--- START DATA FOR PROCESSING ---

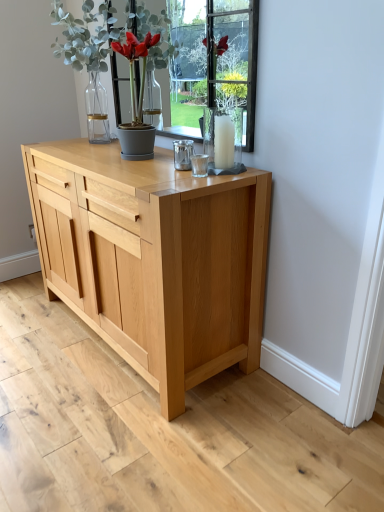
Question: Does green matte plant at upper center have a lesser width compared to clear glass candle at center?

Choices:
 (A) no
 (B) yes

Answer: (A)

Question: Considering the relative sizes of green matte plant at upper center and clear glass candle at center in the image provided, is green matte plant at upper center taller than clear glass candle at center?

Choices:
 (A) no
 (B) yes

Answer: (B)

Question: Would you say green matte plant at upper center is a long distance from clear glass candle at center?

Choices:
 (A) no
 (B) yes

Answer: (A)

Question: Is clear glass candle at center a part of green matte plant at upper center?

Choices:
 (A) no
 (B) yes

Answer: (A)

Question: Considering the relative positions of green matte plant at upper center and clear glass candle at center in the image provided, is green matte plant at upper center to the right of clear glass candle at center from the viewer's perspective?

Choices:
 (A) yes
 (B) no

Answer: (B)

Question: Does green matte plant at upper center have a larger size compared to clear glass candle at center?

Choices:
 (A) yes
 (B) no

Answer: (A)

Question: Does natural wood chest of drawers at center lie in front of clear glass candle at center?

Choices:
 (A) no
 (B) yes

Answer: (B)

Question: From a real-world perspective, is natural wood chest of drawers at center beneath clear glass candle at center?

Choices:
 (A) no
 (B) yes

Answer: (B)

Question: From a real-world perspective, does natural wood chest of drawers at center stand above clear glass candle at center?

Choices:
 (A) yes
 (B) no

Answer: (B)

Question: Can you confirm if natural wood chest of drawers at center is smaller than clear glass candle at center?

Choices:
 (A) no
 (B) yes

--- END DATA FOR PROCESSING ---

WHAT TO PRODUCE - Write out these lines exactly as they appear, leaving out the picture.

EXERCISE SOLUTION -
Question: Does green matte plant at upper center have a lesser width compared to clear glass candle at center?

Choices:
 (A) no
 (B) yes

Answer: (A)

Question: Considering the relative sizes of green matte plant at upper center and clear glass candle at center in the image provided, is green matte plant at upper center taller than clear glass candle at center?

Choices:
 (A) no
 (B) yes

Answer: (B)

Question: Would you say green matte plant at upper center is a long distance from clear glass candle at center?

Choices:
 (A) no
 (B) yes

Answer: (A)

Question: Is clear glass candle at center a part of green matte plant at upper center?

Choices:
 (A) no
 (B) yes

Answer: (A)

Question: Considering the relative positions of green matte plant at upper center and clear glass candle at center in the image provided, is green matte plant at upper center to the right of clear glass candle at center from the viewer's perspective?

Choices:
 (A) yes
 (B) no

Answer: (B)

Question: Does green matte plant at upper center have a larger size compared to clear glass candle at center?

Choices:
 (A) yes
 (B) no

Answer: (A)

Question: Does natural wood chest of drawers at center lie in front of clear glass candle at center?

Choices:
 (A) no
 (B) yes

Answer: (B)

Question: From a real-world perspective, is natural wood chest of drawers at center beneath clear glass candle at center?

Choices:
 (A) no
 (B) yes

Answer: (B)

Question: From a real-world perspective, does natural wood chest of drawers at center stand above clear glass candle at center?

Choices:
 (A) yes
 (B) no

Answer: (B)

Question: Can you confirm if natural wood chest of drawers at center is smaller than clear glass candle at center?

Choices:
 (A) no
 (B) yes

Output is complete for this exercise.